(Items from a dataset)
+++

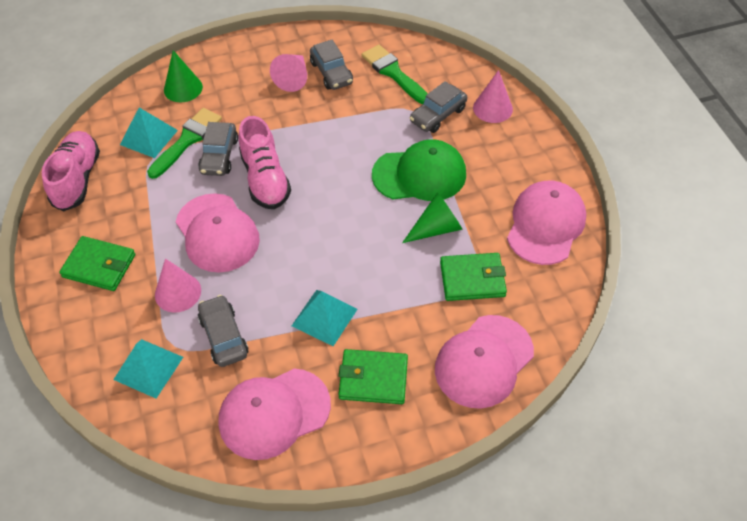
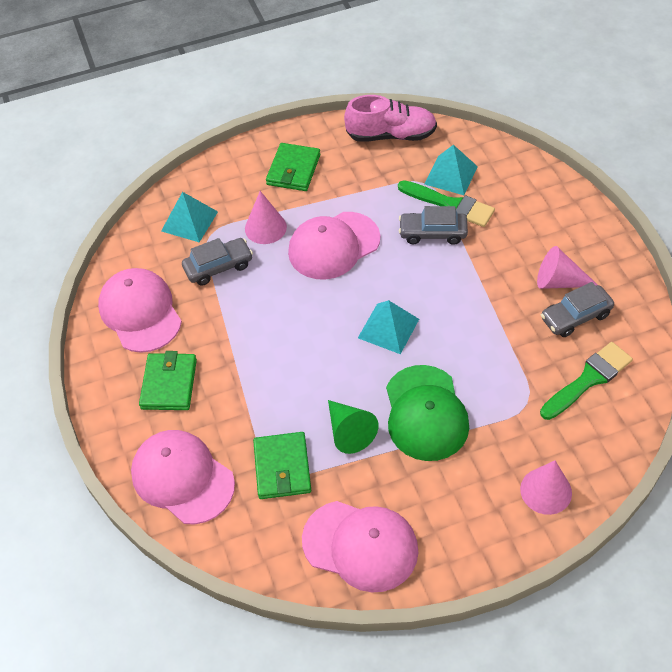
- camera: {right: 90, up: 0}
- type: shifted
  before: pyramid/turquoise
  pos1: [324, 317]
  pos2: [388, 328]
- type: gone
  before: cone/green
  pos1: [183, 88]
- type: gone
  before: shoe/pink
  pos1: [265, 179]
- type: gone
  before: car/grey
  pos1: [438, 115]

+++

**WHAT IS NEEDED**
Each line above, from the one that contains "pos2: [388, 328]" to the last line of the records, should be repeated exactly. Leave out all others.

**RESPONSE TO THIS TASK**
  pos2: [388, 328]
- type: gone
  before: cone/green
  pos1: [183, 88]
- type: gone
  before: shoe/pink
  pos1: [265, 179]
- type: gone
  before: car/grey
  pos1: [438, 115]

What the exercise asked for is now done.